● Given entries:
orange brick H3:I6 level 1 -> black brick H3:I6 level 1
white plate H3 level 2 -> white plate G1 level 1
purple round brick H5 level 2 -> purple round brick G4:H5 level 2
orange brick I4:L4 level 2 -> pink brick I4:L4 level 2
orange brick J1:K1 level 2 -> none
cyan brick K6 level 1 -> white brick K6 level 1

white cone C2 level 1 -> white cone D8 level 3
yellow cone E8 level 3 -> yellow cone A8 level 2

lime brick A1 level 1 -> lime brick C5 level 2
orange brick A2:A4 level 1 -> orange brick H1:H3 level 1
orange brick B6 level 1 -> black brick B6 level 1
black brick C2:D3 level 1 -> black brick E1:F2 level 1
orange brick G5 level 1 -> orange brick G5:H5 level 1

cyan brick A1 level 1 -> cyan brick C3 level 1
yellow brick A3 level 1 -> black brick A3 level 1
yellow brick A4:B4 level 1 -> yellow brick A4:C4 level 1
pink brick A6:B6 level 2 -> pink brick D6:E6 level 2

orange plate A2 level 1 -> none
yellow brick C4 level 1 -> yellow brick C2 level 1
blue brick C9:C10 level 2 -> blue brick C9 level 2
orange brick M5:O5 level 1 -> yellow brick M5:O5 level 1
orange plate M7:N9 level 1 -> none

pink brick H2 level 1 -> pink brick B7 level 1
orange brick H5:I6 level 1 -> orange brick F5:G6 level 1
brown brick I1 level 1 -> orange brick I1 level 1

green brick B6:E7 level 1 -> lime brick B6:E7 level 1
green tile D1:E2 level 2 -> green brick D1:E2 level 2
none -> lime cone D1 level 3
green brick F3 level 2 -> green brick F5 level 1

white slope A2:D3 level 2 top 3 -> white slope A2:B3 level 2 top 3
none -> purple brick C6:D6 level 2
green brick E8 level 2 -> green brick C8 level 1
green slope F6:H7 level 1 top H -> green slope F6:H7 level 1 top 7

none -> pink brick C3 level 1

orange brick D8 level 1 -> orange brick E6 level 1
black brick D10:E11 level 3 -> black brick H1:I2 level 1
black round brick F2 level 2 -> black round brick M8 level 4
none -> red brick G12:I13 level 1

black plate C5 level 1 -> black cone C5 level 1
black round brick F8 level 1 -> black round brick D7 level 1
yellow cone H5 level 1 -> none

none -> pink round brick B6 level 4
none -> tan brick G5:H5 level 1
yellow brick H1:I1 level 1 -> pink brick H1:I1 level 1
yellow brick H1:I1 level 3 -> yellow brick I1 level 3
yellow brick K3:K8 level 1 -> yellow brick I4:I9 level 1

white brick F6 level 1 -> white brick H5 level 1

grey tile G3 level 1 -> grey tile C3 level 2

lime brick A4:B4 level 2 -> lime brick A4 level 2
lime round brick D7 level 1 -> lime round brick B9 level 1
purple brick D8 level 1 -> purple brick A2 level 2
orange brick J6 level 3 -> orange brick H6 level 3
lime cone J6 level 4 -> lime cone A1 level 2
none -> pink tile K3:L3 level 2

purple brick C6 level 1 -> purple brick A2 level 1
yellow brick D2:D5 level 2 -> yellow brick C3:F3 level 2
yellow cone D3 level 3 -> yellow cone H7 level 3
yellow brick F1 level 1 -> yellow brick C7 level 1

● Exercise:
Each line of the records above should be copied exactly.

● The answer:
orange brick H3:I6 level 1 -> black brick H3:I6 level 1
white plate H3 level 2 -> white plate G1 level 1
purple round brick H5 level 2 -> purple round brick G4:H5 level 2
orange brick I4:L4 level 2 -> pink brick I4:L4 level 2
orange brick J1:K1 level 2 -> none
cyan brick K6 level 1 -> white brick K6 level 1

white cone C2 level 1 -> white cone D8 level 3
yellow cone E8 level 3 -> yellow cone A8 level 2

lime brick A1 level 1 -> lime brick C5 level 2
orange brick A2:A4 level 1 -> orange brick H1:H3 level 1
orange brick B6 level 1 -> black brick B6 level 1
black brick C2:D3 level 1 -> black brick E1:F2 level 1
orange brick G5 level 1 -> orange brick G5:H5 level 1

cyan brick A1 level 1 -> cyan brick C3 level 1
yellow brick A3 level 1 -> black brick A3 level 1
yellow brick A4:B4 level 1 -> yellow brick A4:C4 level 1
pink brick A6:B6 level 2 -> pink brick D6:E6 level 2

orange plate A2 level 1 -> none
yellow brick C4 level 1 -> yellow brick C2 level 1
blue brick C9:C10 level 2 -> blue brick C9 level 2
orange brick M5:O5 level 1 -> yellow brick M5:O5 level 1
orange plate M7:N9 level 1 -> none

pink brick H2 level 1 -> pink brick B7 level 1
orange brick H5:I6 level 1 -> orange brick F5:G6 level 1
brown brick I1 level 1 -> orange brick I1 level 1

green brick B6:E7 level 1 -> lime brick B6:E7 level 1
green tile D1:E2 level 2 -> green brick D1:E2 level 2
none -> lime cone D1 level 3
green brick F3 level 2 -> green brick F5 level 1

white slope A2:D3 level 2 top 3 -> white slope A2:B3 level 2 top 3
none -> purple brick C6:D6 level 2
green brick E8 level 2 -> green brick C8 level 1
green slope F6:H7 level 1 top H -> green slope F6:H7 level 1 top 7

none -> pink brick C3 level 1

orange brick D8 level 1 -> orange brick E6 level 1
black brick D10:E11 level 3 -> black brick H1:I2 level 1
black round brick F2 level 2 -> black round brick M8 level 4
none -> red brick G12:I13 level 1

black plate C5 level 1 -> black cone C5 level 1
black round brick F8 level 1 -> black round brick D7 level 1
yellow cone H5 level 1 -> none

none -> pink round brick B6 level 4
none -> tan brick G5:H5 level 1
yellow brick H1:I1 level 1 -> pink brick H1:I1 level 1
yellow brick H1:I1 level 3 -> yellow brick I1 level 3
yellow brick K3:K8 level 1 -> yellow brick I4:I9 level 1

white brick F6 level 1 -> white brick H5 level 1

grey tile G3 level 1 -> grey tile C3 level 2

lime brick A4:B4 level 2 -> lime brick A4 level 2
lime round brick D7 level 1 -> lime round brick B9 level 1
purple brick D8 level 1 -> purple brick A2 level 2
orange brick J6 level 3 -> orange brick H6 level 3
lime cone J6 level 4 -> lime cone A1 level 2
none -> pink tile K3:L3 level 2

purple brick C6 level 1 -> purple brick A2 level 1
yellow brick D2:D5 level 2 -> yellow brick C3:F3 level 2
yellow cone D3 level 3 -> yellow cone H7 level 3
yellow brick F1 level 1 -> yellow brick C7 level 1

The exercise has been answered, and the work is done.